■ What the exercise asks ■
Count every line in the following entries that holds the word "tile". Only the number should be given.

Object change listings:
== Segment start ==

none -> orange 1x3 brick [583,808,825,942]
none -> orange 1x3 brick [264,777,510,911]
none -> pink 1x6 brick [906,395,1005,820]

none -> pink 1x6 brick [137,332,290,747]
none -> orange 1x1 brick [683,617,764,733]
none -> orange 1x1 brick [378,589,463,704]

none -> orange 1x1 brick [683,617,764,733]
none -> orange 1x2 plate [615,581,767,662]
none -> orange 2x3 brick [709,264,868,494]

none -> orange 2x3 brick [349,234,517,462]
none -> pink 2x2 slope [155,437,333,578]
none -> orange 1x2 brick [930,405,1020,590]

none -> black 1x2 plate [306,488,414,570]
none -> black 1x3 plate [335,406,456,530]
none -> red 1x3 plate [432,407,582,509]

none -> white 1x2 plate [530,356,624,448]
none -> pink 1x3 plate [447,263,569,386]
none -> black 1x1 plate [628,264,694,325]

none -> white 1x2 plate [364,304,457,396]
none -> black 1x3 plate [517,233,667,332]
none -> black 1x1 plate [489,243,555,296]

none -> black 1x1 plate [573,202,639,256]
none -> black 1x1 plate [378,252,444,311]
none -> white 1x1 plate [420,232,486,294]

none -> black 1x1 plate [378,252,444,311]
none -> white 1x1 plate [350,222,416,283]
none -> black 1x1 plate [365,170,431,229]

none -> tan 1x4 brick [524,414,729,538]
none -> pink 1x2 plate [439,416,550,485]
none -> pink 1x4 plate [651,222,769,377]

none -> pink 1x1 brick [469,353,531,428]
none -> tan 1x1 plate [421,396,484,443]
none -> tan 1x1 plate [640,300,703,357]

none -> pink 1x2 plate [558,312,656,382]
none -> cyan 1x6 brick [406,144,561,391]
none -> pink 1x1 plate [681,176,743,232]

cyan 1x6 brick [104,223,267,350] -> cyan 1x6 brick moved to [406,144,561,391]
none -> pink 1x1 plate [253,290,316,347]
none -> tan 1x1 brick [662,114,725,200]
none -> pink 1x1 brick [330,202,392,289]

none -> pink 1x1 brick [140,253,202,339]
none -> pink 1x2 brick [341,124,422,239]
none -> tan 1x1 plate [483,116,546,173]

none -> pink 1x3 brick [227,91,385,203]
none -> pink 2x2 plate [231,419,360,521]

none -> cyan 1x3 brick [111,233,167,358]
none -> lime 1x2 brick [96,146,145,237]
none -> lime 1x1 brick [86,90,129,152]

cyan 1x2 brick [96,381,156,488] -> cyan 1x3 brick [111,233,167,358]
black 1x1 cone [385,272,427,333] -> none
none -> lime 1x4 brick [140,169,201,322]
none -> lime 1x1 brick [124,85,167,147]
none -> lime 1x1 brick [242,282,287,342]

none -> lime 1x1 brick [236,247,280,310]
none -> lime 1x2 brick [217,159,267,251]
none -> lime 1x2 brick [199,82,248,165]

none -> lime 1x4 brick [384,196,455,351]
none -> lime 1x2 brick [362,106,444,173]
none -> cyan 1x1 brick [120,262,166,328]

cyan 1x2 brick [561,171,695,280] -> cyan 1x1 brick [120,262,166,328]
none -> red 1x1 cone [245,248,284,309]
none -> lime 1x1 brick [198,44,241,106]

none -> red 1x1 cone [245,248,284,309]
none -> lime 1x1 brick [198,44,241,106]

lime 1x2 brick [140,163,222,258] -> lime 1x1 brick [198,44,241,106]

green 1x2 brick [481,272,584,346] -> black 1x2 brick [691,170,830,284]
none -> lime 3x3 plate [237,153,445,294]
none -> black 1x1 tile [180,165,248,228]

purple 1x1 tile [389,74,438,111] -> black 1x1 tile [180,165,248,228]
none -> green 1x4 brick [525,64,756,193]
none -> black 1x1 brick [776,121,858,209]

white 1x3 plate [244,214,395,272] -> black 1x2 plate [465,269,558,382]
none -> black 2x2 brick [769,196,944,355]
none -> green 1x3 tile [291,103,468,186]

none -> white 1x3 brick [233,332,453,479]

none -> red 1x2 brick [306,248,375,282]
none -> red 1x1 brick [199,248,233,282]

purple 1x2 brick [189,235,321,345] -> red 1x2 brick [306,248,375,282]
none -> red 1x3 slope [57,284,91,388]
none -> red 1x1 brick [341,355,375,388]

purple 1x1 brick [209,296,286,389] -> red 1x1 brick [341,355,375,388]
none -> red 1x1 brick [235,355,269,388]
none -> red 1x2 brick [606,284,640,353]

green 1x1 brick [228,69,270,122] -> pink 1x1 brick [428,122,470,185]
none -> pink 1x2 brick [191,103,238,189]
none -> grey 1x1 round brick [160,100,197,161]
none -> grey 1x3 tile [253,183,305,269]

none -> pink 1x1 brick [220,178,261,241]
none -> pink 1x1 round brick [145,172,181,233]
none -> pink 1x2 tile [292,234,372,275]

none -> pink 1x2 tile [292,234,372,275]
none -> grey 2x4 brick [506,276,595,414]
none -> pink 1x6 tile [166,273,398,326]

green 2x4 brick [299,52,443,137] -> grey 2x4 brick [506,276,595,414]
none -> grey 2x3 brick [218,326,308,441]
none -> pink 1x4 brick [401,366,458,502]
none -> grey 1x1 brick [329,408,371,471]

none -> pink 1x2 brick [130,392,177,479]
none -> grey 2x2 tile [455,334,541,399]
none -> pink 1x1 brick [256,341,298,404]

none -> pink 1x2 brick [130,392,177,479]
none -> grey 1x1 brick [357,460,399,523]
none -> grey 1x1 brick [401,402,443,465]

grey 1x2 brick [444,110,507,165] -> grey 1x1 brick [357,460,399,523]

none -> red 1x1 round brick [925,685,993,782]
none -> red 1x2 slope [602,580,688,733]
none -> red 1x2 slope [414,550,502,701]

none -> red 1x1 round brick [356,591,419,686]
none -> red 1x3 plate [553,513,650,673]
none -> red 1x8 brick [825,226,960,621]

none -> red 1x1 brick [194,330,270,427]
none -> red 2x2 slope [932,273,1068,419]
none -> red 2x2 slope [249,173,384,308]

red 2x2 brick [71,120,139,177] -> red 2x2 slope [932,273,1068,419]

== Segment end ==

■ Your response ■
8